#### Exercise description
Please convert every line of the listing below into a JSON list of strings, one string per line, and leave out any blank lines.

Collected data

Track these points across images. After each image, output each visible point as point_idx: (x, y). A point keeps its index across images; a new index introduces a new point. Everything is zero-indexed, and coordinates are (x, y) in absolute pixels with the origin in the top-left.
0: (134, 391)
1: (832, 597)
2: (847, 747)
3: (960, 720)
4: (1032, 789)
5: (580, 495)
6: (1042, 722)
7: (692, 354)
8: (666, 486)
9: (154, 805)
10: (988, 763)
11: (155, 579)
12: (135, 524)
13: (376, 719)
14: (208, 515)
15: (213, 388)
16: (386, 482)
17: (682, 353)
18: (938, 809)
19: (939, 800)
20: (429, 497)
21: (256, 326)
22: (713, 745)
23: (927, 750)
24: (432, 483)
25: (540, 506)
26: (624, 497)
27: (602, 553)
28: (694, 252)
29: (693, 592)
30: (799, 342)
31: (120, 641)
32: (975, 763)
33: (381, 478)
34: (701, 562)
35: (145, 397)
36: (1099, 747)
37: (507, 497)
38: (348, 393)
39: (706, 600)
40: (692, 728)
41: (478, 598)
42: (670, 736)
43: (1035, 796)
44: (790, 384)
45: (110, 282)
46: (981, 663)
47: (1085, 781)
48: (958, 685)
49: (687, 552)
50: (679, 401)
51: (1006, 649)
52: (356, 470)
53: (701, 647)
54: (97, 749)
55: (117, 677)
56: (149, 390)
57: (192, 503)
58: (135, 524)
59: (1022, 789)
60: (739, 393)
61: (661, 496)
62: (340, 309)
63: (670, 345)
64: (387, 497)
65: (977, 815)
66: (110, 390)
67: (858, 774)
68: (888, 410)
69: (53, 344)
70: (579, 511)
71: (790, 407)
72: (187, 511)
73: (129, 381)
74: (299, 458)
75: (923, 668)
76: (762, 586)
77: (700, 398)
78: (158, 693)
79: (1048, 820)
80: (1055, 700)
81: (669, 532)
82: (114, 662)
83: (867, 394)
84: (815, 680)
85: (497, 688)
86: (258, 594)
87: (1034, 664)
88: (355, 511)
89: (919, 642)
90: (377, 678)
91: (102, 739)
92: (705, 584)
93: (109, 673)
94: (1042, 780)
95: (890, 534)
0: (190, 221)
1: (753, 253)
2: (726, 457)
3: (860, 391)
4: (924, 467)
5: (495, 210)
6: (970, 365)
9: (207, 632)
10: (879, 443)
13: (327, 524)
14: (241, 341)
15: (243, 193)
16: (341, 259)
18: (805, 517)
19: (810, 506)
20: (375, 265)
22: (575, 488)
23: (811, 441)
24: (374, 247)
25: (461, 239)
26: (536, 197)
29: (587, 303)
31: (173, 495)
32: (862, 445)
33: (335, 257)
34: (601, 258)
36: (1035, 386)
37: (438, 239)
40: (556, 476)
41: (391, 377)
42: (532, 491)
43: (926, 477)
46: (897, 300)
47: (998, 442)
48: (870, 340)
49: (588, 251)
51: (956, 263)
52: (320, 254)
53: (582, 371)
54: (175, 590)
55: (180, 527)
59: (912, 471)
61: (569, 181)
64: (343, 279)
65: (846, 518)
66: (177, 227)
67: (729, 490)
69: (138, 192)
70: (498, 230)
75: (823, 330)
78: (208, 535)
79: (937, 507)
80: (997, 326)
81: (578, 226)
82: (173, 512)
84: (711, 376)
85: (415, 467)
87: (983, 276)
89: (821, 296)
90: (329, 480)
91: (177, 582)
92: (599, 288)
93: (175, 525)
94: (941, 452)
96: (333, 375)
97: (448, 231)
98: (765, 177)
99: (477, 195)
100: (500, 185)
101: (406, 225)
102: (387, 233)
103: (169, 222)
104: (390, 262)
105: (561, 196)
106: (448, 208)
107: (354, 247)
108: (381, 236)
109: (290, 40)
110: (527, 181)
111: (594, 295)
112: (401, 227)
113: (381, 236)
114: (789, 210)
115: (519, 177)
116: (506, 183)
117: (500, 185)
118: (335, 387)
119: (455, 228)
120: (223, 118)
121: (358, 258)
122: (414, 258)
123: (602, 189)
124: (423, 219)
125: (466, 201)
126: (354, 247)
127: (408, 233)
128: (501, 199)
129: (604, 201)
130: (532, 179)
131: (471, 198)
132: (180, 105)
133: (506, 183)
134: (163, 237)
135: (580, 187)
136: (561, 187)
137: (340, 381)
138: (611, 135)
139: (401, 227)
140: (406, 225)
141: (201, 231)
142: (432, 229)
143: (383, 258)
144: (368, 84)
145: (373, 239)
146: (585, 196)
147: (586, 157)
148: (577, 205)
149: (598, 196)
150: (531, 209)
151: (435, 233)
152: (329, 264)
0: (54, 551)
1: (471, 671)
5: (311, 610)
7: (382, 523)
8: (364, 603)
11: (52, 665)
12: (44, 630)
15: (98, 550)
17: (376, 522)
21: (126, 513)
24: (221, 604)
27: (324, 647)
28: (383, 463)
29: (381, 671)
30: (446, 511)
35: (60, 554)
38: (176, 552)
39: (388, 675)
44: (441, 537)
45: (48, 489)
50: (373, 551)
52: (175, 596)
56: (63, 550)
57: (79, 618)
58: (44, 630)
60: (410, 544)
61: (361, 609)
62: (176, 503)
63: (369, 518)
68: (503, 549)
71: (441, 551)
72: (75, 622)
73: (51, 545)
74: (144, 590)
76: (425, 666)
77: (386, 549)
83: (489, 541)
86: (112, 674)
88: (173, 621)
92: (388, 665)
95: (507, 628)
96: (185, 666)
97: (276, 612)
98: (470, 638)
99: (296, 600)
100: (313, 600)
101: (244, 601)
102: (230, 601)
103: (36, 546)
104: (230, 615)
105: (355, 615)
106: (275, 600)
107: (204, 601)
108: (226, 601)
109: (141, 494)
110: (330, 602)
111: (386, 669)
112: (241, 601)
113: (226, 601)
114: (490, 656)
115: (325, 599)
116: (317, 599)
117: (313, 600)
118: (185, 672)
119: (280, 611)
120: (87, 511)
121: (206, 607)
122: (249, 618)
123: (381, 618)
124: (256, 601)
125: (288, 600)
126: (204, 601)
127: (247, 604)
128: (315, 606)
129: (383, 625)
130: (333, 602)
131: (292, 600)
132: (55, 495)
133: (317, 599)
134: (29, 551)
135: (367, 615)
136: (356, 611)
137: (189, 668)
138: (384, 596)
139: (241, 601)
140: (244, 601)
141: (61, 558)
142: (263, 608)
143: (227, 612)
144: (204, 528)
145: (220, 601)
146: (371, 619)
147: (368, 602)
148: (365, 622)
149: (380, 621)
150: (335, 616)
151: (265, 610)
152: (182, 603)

#### Exercise output
[
  "Track these points across images. After each image, output each visible point as point_idx: (x, y). A point keeps its index across images; a new index introduces a new point. Everything is zero-indexed, and coordinates are (x, y) in absolute pixels with the origin in the top-left.",
  "0: (134, 391)",
  "1: (832, 597)",
  "2: (847, 747)",
  "3: (960, 720)",
  "4: (1032, 789)",
  "5: (580, 495)",
  "6: (1042, 722)",
  "7: (692, 354)",
  "8: (666, 486)",
  "9: (154, 805)",
  "10: (988, 763)",
  "11: (155, 579)",
  "12: (135, 524)",
  "13: (376, 719)",
  "14: (208, 515)",
  "15: (213, 388)",
  "16: (386, 482)",
  "17: (682, 353)",
  "18: (938, 809)",
  "19: (939, 800)",
  "20: (429, 497)",
  "21: (256, 326)",
  "22: (713, 745)",
  "23: (927, 750)",
  "24: (432, 483)",
  "25: (540, 506)",
  "26: (624, 497)",
  "27: (602, 553)",
  "28: (694, 252)",
  "29: (693, 592)",
  "30: (799, 342)",
  "31: (120, 641)",
  "32: (975, 763)",
  "33: (381, 478)",
  "34: (701, 562)",
  "35: (145, 397)",
  "36: (1099, 747)",
  "37: (507, 497)",
  "38: (348, 393)",
  "39: (706, 600)",
  "40: (692, 728)",
  "41: (478, 598)",
  "42: (670, 736)",
  "43: (1035, 796)",
  "44: (790, 384)",
  "45: (110, 282)",
  "46: (981, 663)",
  "47: (1085, 781)",
  "48: (958, 685)",
  "49: (687, 552)",
  "50: (679, 401)",
  "51: (1006, 649)",
  "52: (356, 470)",
  "53: (701, 647)",
  "54: (97, 749)",
  "55: (117, 677)",
  "56: (149, 390)",
  "57: (192, 503)",
  "58: (135, 524)",
  "59: (1022, 789)",
  "60: (739, 393)",
  "61: (661, 496)",
  "62: (340, 309)",
  "63: (670, 345)",
  "64: (387, 497)",
  "65: (977, 815)",
  "66: (110, 390)",
  "67: (858, 774)",
  "68: (888, 410)",
  "69: (53, 344)",
  "70: (579, 511)",
  "71: (790, 407)",
  "72: (187, 511)",
  "73: (129, 381)",
  "74: (299, 458)",
  "75: (923, 668)",
  "76: (762, 586)",
  "77: (700, 398)",
  "78: (158, 693)",
  "79: (1048, 820)",
  "80: (1055, 700)",
  "81: (669, 532)",
  "82: (114, 662)",
  "83: (867, 394)",
  "84: (815, 680)",
  "85: (497, 688)",
  "86: (258, 594)",
  "87: (1034, 664)",
  "88: (355, 511)",
  "89: (919, 642)",
  "90: (377, 678)",
  "91: (102, 739)",
  "92: (705, 584)",
  "93: (109, 673)",
  "94: (1042, 780)",
  "95: (890, 534)",
  "0: (190, 221)",
  "1: (753, 253)",
  "2: (726, 457)",
  "3: (860, 391)",
  "4: (924, 467)",
  "5: (495, 210)",
  "6: (970, 365)",
  "9: (207, 632)",
  "10: (879, 443)",
  "13: (327, 524)",
  "14: (241, 341)",
  "15: (243, 193)",
  "16: (341, 259)",
  "18: (805, 517)",
  "19: (810, 506)",
  "20: (375, 265)",
  "22: (575, 488)",
  "23: (811, 441)",
  "24: (374, 247)",
  "25: (461, 239)",
  "26: (536, 197)",
  "29: (587, 303)",
  "31: (173, 495)",
  "32: (862, 445)",
  "33: (335, 257)",
  "34: (601, 258)",
  "36: (1035, 386)",
  "37: (438, 239)",
  "40: (556, 476)",
  "41: (391, 377)",
  "42: (532, 491)",
  "43: (926, 477)",
  "46: (897, 300)",
  "47: (998, 442)",
  "48: (870, 340)",
  "49: (588, 251)",
  "51: (956, 263)",
  "52: (320, 254)",
  "53: (582, 371)",
  "54: (175, 590)",
  "55: (180, 527)",
  "59: (912, 471)",
  "61: (569, 181)",
  "64: (343, 279)",
  "65: (846, 518)",
  "66: (177, 227)",
  "67: (729, 490)",
  "69: (138, 192)",
  "70: (498, 230)",
  "75: (823, 330)",
  "78: (208, 535)",
  "79: (937, 507)",
  "80: (997, 326)",
  "81: (578, 226)",
  "82: (173, 512)",
  "84: (711, 376)",
  "85: (415, 467)",
  "87: (983, 276)",
  "89: (821, 296)",
  "90: (329, 480)",
  "91: (177, 582)",
  "92: (599, 288)",
  "93: (175, 525)",
  "94: (941, 452)",
  "96: (333, 375)",
  "97: (448, 231)",
  "98: (765, 177)",
  "99: (477, 195)",
  "100: (500, 185)",
  "101: (406, 225)",
  "102: (387, 233)",
  "103: (169, 222)",
  "104: (390, 262)",
  "105: (561, 196)",
  "106: (448, 208)",
  "107: (354, 247)",
  "108: (381, 236)",
  "109: (290, 40)",
  "110: (527, 181)",
  "111: (594, 295)",
  "112: (401, 227)",
  "113: (381, 236)",
  "114: (789, 210)",
  "115: (519, 177)",
  "116: (506, 183)",
  "117: (500, 185)",
  "118: (335, 387)",
  "119: (455, 228)",
  "120: (223, 118)",
  "121: (358, 258)",
  "122: (414, 258)",
  "123: (602, 189)",
  "124: (423, 219)",
  "125: (466, 201)",
  "126: (354, 247)",
  "127: (408, 233)",
  "128: (501, 199)",
  "129: (604, 201)",
  "130: (532, 179)",
  "131: (471, 198)",
  "132: (180, 105)",
  "133: (506, 183)",
  "134: (163, 237)",
  "135: (580, 187)",
  "136: (561, 187)",
  "137: (340, 381)",
  "138: (611, 135)",
  "139: (401, 227)",
  "140: (406, 225)",
  "141: (201, 231)",
  "142: (432, 229)",
  "143: (383, 258)",
  "144: (368, 84)",
  "145: (373, 239)",
  "146: (585, 196)",
  "147: (586, 157)",
  "148: (577, 205)",
  "149: (598, 196)",
  "150: (531, 209)",
  "151: (435, 233)",
  "152: (329, 264)",
  "0: (54, 551)",
  "1: (471, 671)",
  "5: (311, 610)",
  "7: (382, 523)",
  "8: (364, 603)",
  "11: (52, 665)",
  "12: (44, 630)",
  "15: (98, 550)",
  "17: (376, 522)",
  "21: (126, 513)",
  "24: (221, 604)",
  "27: (324, 647)",
  "28: (383, 463)",
  "29: (381, 671)",
  "30: (446, 511)",
  "35: (60, 554)",
  "38: (176, 552)",
  "39: (388, 675)",
  "44: (441, 537)",
  "45: (48, 489)",
  "50: (373, 551)",
  "52: (175, 596)",
  "56: (63, 550)",
  "57: (79, 618)",
  "58: (44, 630)",
  "60: (410, 544)",
  "61: (361, 609)",
  "62: (176, 503)",
  "63: (369, 518)",
  "68: (503, 549)",
  "71: (441, 551)",
  "72: (75, 622)",
  "73: (51, 545)",
  "74: (144, 590)",
  "76: (425, 666)",
  "77: (386, 549)",
  "83: (489, 541)",
  "86: (112, 674)",
  "88: (173, 621)",
  "92: (388, 665)",
  "95: (507, 628)",
  "96: (185, 666)",
  "97: (276, 612)",
  "98: (470, 638)",
  "99: (296, 600)",
  "100: (313, 600)",
  "101: (244, 601)",
  "102: (230, 601)",
  "103: (36, 546)",
  "104: (230, 615)",
  "105: (355, 615)",
  "106: (275, 600)",
  "107: (204, 601)",
  "108: (226, 601)",
  "109: (141, 494)",
  "110: (330, 602)",
  "111: (386, 669)",
  "112: (241, 601)",
  "113: (226, 601)",
  "114: (490, 656)",
  "115: (325, 599)",
  "116: (317, 599)",
  "117: (313, 600)",
  "118: (185, 672)",
  "119: (280, 611)",
  "120: (87, 511)",
  "121: (206, 607)",
  "122: (249, 618)",
  "123: (381, 618)",
  "124: (256, 601)",
  "125: (288, 600)",
  "126: (204, 601)",
  "127: (247, 604)",
  "128: (315, 606)",
  "129: (383, 625)",
  "130: (333, 602)",
  "131: (292, 600)",
  "132: (55, 495)",
  "133: (317, 599)",
  "134: (29, 551)",
  "135: (367, 615)",
  "136: (356, 611)",
  "137: (189, 668)",
  "138: (384, 596)",
  "139: (241, 601)",
  "140: (244, 601)",
  "141: (61, 558)",
  "142: (263, 608)",
  "143: (227, 612)",
  "144: (204, 528)",
  "145: (220, 601)",
  "146: (371, 619)",
  "147: (368, 602)",
  "148: (365, 622)",
  "149: (380, 621)",
  "150: (335, 616)",
  "151: (265, 610)",
  "152: (182, 603)"
]